- Task brief -
Write the entries out again in full and unchanged, dropping every image.

- Before and after coordinates -
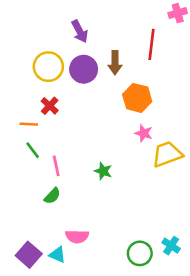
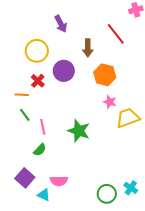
red line: (152, 44) -> (116, 34), turned -45
purple circle: (84, 69) -> (64, 71), moved
green star: (103, 171) -> (79, 131), size x1.6
purple square: (29, 255) -> (25, 178), moved

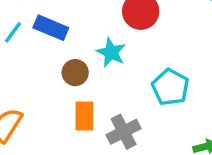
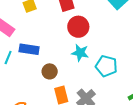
cyan star: (111, 52) -> (80, 53), moved

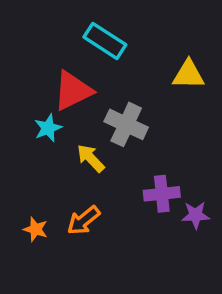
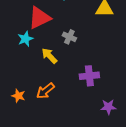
gray cross: (126, 124) -> (69, 37), size x0.6
purple star: (196, 215) -> (108, 107), moved

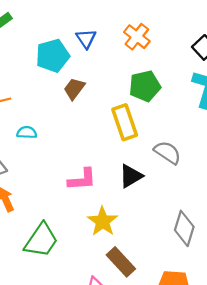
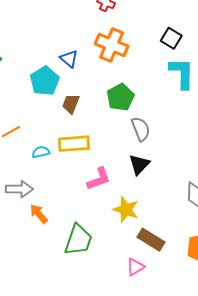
orange cross: (137, 37) -> (112, 45), size x1.4
green pentagon: (145, 86) -> (120, 97), moved
yellow rectangle: (125, 122) -> (74, 144), moved, turned -60
gray semicircle: (167, 152) -> (141, 129), moved, turned 50

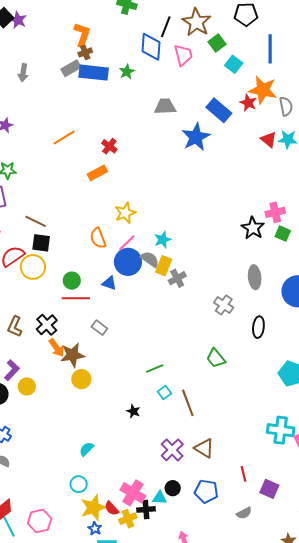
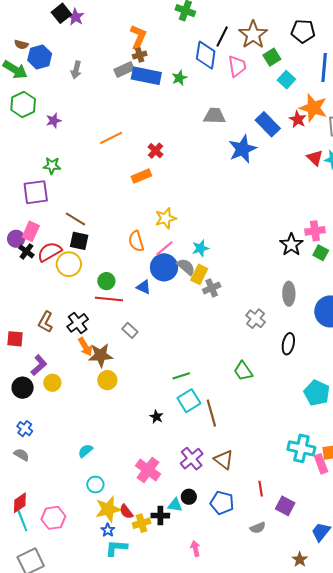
cyan square: (164, 392) -> (189, 401), size x1.6
cyan semicircle: (87, 449) -> (85, 451), moved
pink cross: (133, 493) -> (148, 470), moved

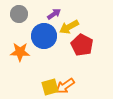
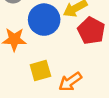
yellow square: (50, 87) -> (40, 70), moved

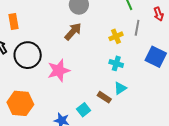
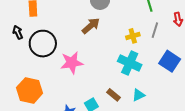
cyan cross: (116, 63) -> (130, 63), size x1.6
cyan triangle: (120, 88) -> (139, 95), moved

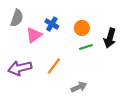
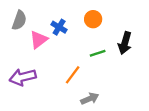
orange circle: (82, 28) -> (93, 19), moved
orange line: (54, 66) -> (73, 75), moved

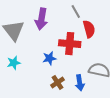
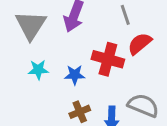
red semicircle: (89, 29) -> (140, 44), turned -126
cyan star: (14, 63) -> (38, 70), moved

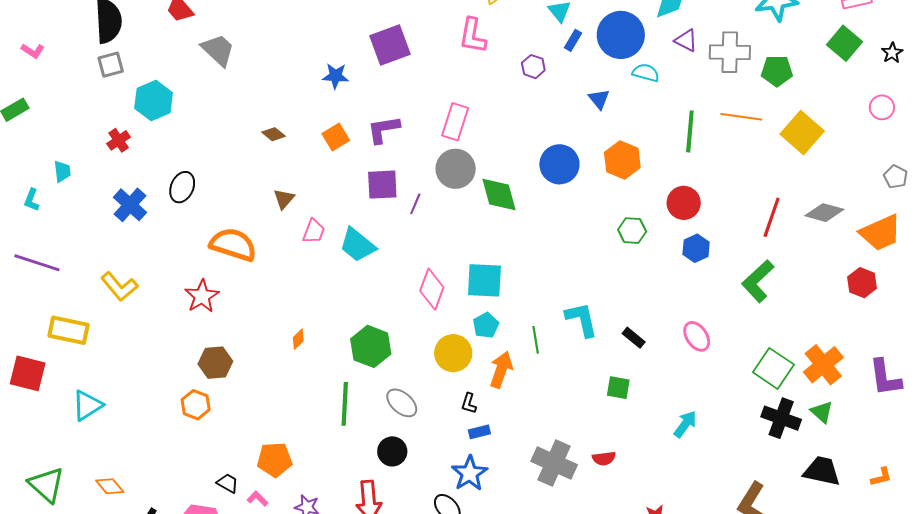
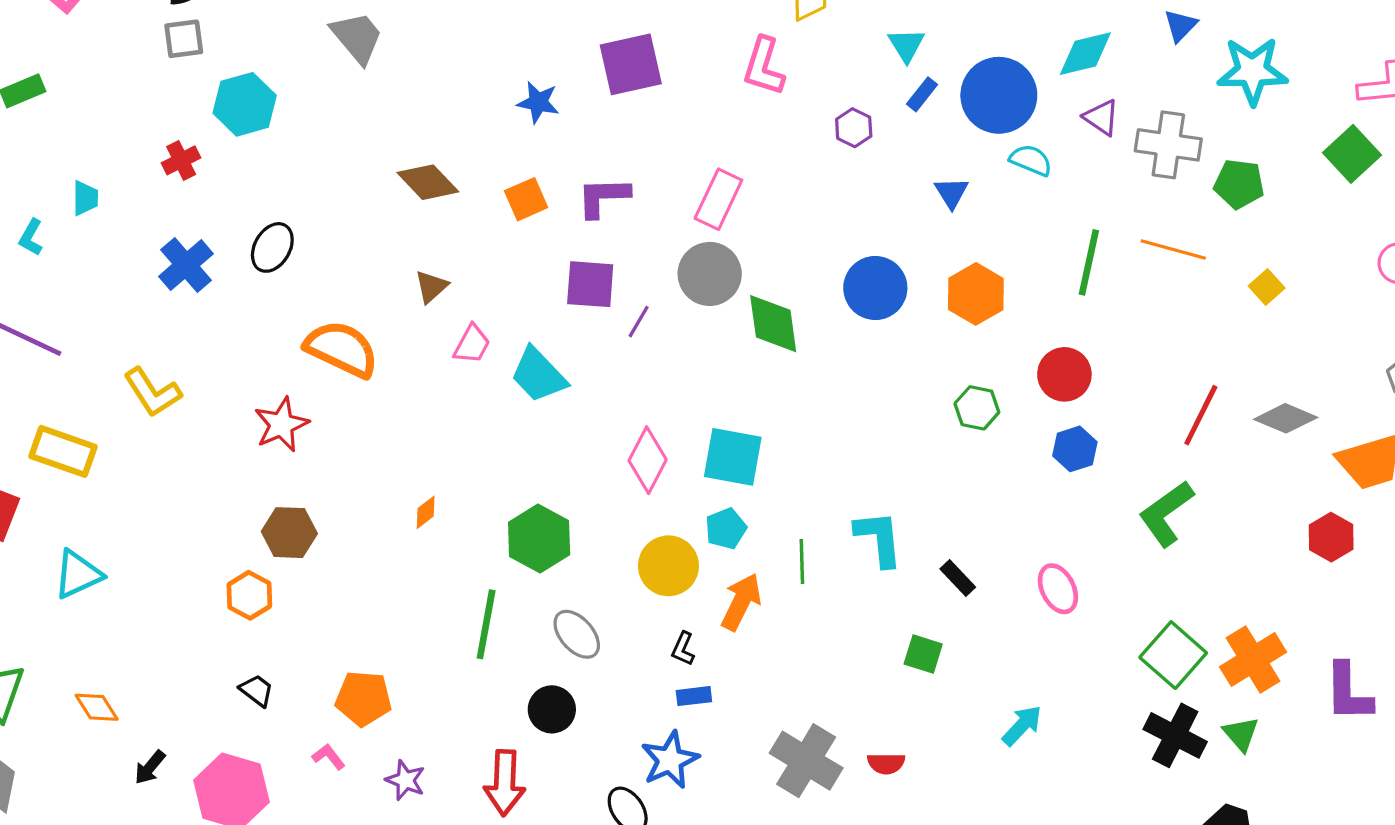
yellow square: (802, 133) -> (1267, 287), size x0.5
brown diamond: (274, 134) -> (428, 182), size x1.6
black trapezoid: (228, 483) -> (257, 690), moved

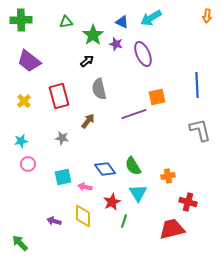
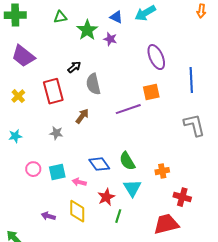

- Output below -
red line: (152, 44) -> (116, 34), turned -45
purple circle: (84, 69) -> (64, 71), moved
green star: (103, 171) -> (79, 131), size x1.6
purple square: (29, 255) -> (25, 178), moved

cyan star: (111, 52) -> (80, 53), moved

gray cross: (126, 124) -> (69, 37), size x0.6
purple star: (196, 215) -> (108, 107), moved

orange cross: (137, 37) -> (112, 45), size x1.4
green pentagon: (145, 86) -> (120, 97), moved
yellow rectangle: (125, 122) -> (74, 144), moved, turned -60
gray semicircle: (167, 152) -> (141, 129), moved, turned 50

cyan square: (164, 392) -> (189, 401), size x1.6
cyan semicircle: (87, 449) -> (85, 451), moved
pink cross: (133, 493) -> (148, 470), moved

yellow square: (50, 87) -> (40, 70), moved

cyan cross: (116, 63) -> (130, 63), size x1.6
cyan triangle: (120, 88) -> (139, 95), moved

orange circle: (82, 28) -> (93, 19), moved
orange line: (54, 66) -> (73, 75), moved

red semicircle: (89, 29) -> (140, 44), turned -126
cyan star: (14, 63) -> (38, 70), moved

yellow square: (802, 133) -> (1267, 287), size x0.5
brown diamond: (274, 134) -> (428, 182), size x1.6
black trapezoid: (228, 483) -> (257, 690), moved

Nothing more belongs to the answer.